-- Data under study follows --

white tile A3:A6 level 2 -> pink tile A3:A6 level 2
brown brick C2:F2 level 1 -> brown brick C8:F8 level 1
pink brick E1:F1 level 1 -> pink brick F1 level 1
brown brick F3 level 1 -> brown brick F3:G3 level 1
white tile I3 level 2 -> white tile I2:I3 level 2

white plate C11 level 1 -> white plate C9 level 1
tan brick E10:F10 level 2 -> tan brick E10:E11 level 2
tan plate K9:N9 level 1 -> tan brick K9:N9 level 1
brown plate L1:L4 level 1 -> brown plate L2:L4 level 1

-- Data under study concluded --
-- Data under study follows --

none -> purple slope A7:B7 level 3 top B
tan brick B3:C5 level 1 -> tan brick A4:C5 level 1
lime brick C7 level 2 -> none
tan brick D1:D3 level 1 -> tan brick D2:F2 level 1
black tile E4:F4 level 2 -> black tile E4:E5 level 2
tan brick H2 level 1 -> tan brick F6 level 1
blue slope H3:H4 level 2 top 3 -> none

-- Data under study concluded --
-- Data under study follows --

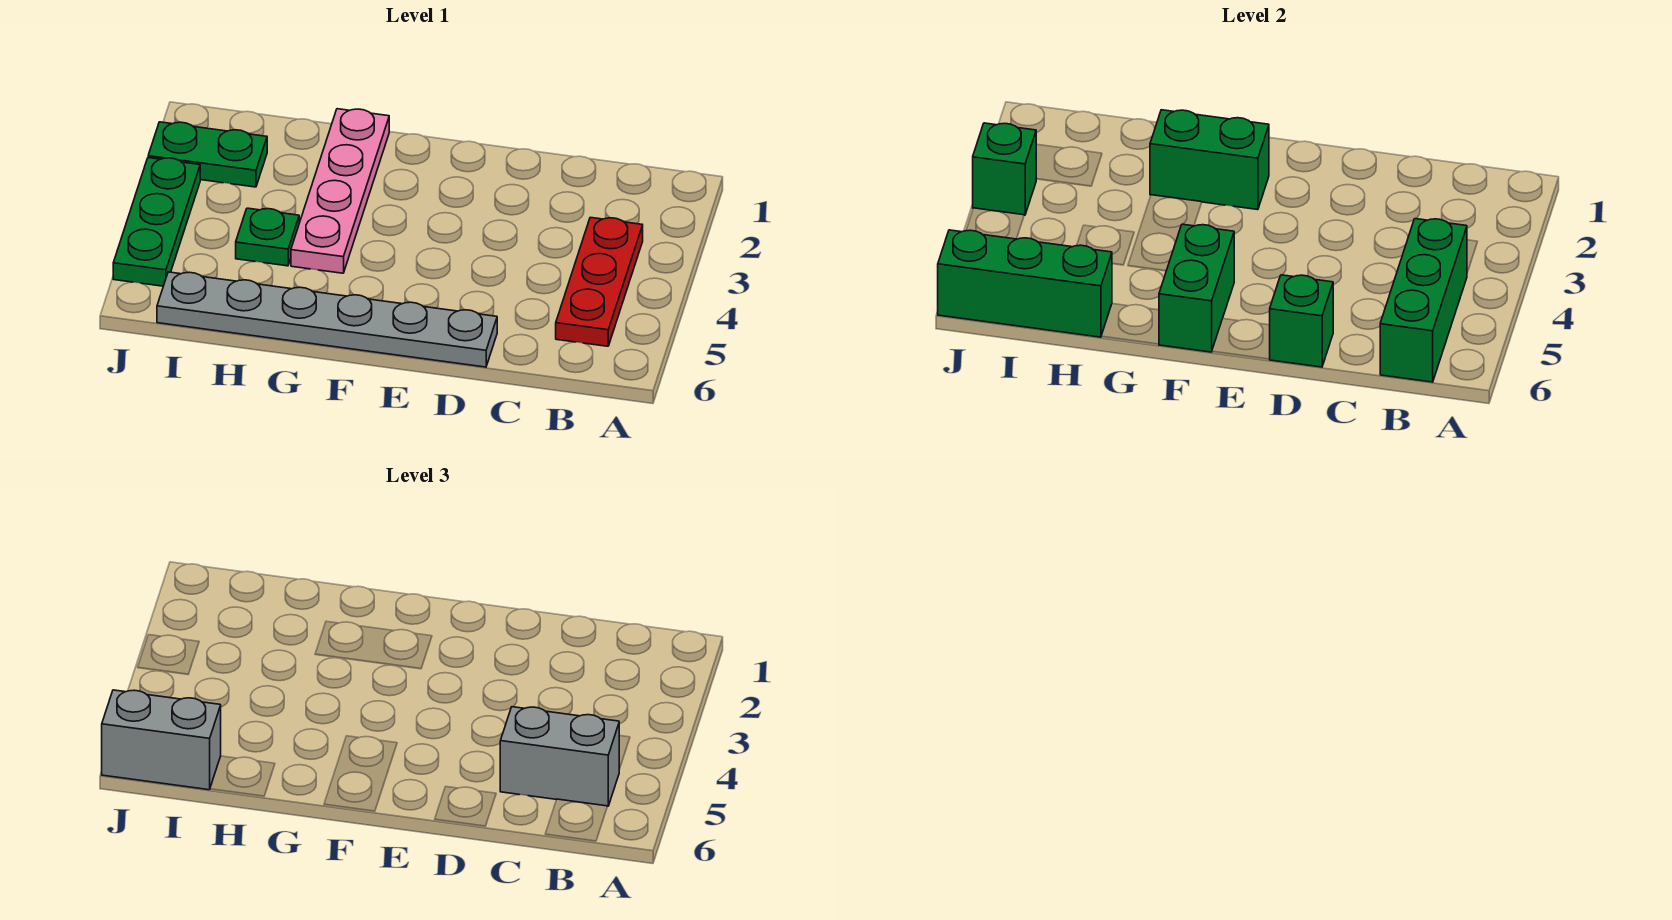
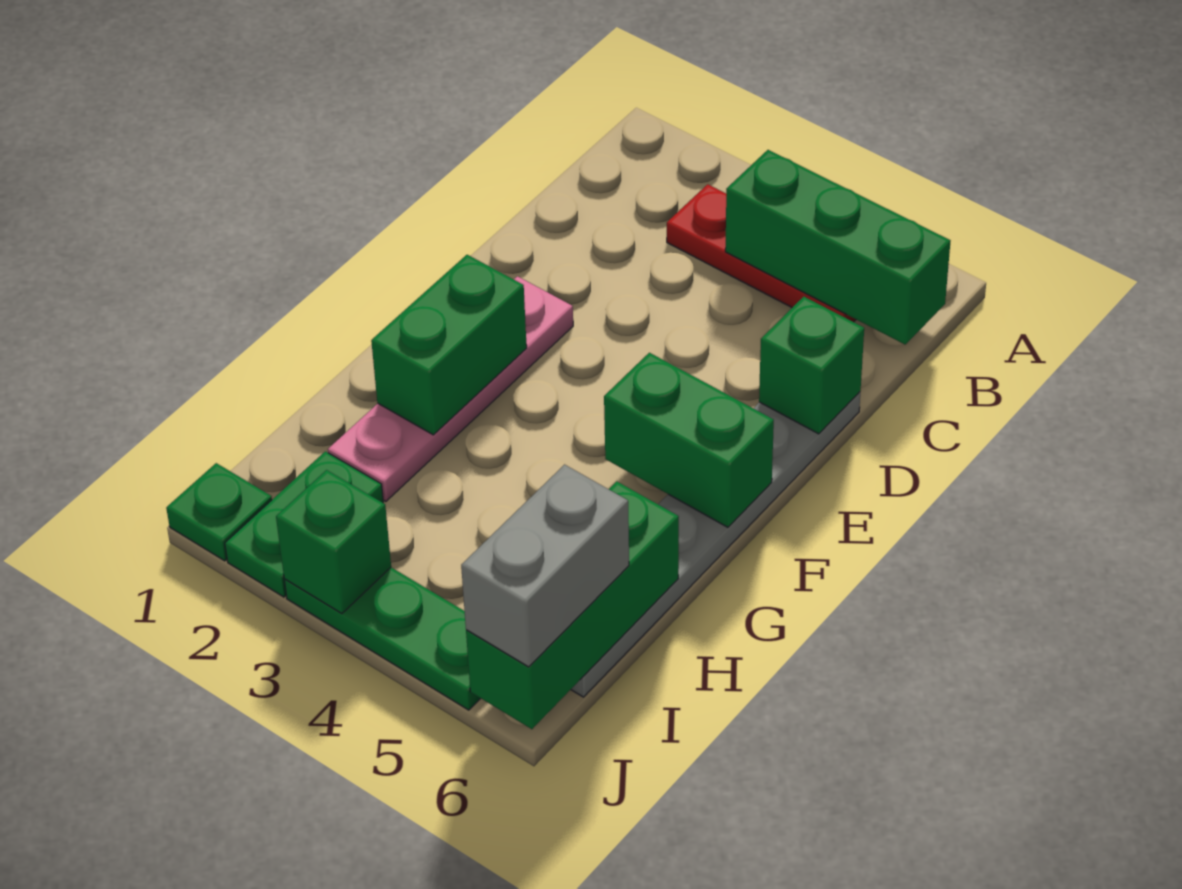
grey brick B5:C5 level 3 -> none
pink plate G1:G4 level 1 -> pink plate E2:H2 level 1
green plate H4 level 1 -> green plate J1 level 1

-- Data under study concluded --

> **Activity**
What are the lines, exactly as written above, from the line with "lime brick C7 level 2 -> none" to the line with "blue slope H3:H4 level 2 top 3 -> none", both included? Output only those.

> **Task answer**
lime brick C7 level 2 -> none
tan brick D1:D3 level 1 -> tan brick D2:F2 level 1
black tile E4:F4 level 2 -> black tile E4:E5 level 2
tan brick H2 level 1 -> tan brick F6 level 1
blue slope H3:H4 level 2 top 3 -> none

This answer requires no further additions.